> **EXERCISE OBJECTIVE**
Find the lines below holding the word "rolling" and copy each of them.

Object correspondence data
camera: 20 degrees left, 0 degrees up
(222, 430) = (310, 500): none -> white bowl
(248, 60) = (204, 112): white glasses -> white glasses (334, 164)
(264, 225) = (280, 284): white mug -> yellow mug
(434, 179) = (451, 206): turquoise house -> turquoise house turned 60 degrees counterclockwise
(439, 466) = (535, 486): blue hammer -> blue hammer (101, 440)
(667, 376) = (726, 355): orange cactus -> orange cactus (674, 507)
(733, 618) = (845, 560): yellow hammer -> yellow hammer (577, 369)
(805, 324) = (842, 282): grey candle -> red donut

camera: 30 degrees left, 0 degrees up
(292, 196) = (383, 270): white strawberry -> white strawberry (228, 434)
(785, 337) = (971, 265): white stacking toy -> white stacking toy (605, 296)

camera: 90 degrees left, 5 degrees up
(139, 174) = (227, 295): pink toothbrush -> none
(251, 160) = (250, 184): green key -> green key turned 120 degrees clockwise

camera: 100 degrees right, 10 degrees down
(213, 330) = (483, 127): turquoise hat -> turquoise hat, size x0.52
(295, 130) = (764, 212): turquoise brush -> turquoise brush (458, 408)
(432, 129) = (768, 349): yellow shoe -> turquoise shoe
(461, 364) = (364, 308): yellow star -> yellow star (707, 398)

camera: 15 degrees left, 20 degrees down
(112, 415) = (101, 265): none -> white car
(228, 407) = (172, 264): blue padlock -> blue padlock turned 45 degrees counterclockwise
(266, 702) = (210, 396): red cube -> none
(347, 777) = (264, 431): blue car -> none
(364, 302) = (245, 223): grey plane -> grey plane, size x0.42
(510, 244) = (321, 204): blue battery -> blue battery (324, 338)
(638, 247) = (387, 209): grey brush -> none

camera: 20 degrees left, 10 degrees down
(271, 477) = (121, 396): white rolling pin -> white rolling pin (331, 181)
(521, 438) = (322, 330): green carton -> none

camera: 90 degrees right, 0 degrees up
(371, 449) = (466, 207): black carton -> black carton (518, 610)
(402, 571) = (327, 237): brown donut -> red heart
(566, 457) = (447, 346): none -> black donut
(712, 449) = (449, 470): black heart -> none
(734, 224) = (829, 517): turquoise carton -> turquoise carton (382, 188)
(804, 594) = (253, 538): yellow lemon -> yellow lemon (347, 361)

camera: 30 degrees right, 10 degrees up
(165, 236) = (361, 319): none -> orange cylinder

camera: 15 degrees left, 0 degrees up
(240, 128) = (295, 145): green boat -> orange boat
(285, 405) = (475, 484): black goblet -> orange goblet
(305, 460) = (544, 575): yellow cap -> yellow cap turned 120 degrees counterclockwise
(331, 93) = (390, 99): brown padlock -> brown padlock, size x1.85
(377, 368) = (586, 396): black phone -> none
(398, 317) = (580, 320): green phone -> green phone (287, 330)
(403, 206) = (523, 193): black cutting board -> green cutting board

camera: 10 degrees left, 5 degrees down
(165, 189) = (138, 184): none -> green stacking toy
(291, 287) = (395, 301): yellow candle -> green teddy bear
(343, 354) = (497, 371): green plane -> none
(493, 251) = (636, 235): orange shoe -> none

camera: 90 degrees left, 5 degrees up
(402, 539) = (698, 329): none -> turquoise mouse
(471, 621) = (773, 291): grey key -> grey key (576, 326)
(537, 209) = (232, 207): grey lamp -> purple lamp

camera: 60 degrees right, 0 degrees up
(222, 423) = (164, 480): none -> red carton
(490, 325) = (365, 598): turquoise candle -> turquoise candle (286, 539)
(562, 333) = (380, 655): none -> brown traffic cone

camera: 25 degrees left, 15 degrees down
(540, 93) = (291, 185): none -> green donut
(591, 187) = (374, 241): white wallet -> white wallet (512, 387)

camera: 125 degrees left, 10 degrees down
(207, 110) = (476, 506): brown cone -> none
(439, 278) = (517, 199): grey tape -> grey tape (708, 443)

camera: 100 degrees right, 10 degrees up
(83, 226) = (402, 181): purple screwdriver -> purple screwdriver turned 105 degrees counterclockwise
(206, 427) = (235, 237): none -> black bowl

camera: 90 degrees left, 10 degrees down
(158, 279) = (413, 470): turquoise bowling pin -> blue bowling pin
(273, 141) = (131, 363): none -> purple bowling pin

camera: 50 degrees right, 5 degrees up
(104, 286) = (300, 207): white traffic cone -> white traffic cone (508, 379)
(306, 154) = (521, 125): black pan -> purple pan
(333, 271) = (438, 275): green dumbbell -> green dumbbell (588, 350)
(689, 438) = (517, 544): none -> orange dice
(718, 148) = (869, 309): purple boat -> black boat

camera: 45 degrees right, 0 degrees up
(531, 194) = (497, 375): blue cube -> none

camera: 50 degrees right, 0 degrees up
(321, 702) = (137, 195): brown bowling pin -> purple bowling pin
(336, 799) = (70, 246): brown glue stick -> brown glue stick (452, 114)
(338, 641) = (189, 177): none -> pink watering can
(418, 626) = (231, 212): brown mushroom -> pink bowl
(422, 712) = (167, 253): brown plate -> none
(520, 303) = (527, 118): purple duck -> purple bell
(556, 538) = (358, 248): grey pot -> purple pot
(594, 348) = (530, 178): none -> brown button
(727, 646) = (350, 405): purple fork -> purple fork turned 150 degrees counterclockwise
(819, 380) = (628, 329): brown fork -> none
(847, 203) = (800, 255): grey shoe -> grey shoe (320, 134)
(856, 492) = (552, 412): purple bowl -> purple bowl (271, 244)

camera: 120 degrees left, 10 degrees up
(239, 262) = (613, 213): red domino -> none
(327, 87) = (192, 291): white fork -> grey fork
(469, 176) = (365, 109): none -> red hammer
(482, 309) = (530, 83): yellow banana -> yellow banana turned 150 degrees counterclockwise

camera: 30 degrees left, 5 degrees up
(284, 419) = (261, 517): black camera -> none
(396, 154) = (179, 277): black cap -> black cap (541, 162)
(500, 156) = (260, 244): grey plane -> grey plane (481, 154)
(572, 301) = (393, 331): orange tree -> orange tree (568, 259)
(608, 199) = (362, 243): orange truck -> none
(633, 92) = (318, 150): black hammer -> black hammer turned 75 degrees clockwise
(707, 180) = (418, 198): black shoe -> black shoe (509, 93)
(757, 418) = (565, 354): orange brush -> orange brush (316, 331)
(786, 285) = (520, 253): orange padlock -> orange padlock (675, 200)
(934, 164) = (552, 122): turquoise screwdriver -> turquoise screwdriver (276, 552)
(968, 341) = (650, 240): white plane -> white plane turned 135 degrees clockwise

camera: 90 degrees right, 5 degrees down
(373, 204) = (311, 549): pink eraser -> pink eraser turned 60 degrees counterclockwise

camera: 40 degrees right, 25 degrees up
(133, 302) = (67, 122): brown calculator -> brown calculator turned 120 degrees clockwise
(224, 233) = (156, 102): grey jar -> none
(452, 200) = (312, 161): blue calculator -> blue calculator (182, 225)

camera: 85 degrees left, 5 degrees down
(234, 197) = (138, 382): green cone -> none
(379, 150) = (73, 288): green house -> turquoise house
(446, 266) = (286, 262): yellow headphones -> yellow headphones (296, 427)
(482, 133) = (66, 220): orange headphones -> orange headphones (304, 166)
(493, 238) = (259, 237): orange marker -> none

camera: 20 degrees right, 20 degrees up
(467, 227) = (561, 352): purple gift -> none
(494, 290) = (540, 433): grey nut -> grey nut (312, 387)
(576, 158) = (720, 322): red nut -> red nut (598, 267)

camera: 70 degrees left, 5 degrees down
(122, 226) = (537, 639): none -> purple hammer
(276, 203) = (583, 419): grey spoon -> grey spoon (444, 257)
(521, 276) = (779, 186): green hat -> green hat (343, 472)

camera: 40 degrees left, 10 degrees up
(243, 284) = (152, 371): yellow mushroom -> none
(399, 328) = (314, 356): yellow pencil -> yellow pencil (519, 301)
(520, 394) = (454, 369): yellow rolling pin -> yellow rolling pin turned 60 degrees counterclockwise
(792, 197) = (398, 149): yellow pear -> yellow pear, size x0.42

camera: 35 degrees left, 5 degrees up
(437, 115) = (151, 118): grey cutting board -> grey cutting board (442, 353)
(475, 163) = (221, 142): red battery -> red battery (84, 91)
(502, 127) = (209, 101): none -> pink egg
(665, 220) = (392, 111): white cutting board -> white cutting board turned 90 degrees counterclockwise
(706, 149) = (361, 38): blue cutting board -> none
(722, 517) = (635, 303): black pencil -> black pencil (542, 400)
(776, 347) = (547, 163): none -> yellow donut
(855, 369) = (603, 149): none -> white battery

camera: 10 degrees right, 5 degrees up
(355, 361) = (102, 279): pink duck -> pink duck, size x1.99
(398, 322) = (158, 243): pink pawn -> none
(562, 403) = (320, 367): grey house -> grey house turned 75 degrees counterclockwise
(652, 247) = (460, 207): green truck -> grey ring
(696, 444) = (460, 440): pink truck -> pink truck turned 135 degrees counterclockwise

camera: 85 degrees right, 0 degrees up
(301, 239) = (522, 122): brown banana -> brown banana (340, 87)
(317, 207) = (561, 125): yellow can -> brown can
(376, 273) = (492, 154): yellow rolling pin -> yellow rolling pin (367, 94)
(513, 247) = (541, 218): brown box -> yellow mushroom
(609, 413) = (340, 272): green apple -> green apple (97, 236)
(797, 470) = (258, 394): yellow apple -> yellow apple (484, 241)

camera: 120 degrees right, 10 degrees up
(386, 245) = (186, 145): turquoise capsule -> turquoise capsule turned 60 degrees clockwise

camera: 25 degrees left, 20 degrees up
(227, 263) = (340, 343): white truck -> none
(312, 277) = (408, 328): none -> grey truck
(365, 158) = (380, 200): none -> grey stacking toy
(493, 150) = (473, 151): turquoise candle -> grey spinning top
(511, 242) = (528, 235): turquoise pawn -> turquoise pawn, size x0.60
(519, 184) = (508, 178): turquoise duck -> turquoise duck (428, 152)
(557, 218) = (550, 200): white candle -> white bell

> **SOLVED EXERCISE**
(271, 477) = (121, 396): white rolling pin -> white rolling pin (331, 181)
(520, 394) = (454, 369): yellow rolling pin -> yellow rolling pin turned 60 degrees counterclockwise
(376, 273) = (492, 154): yellow rolling pin -> yellow rolling pin (367, 94)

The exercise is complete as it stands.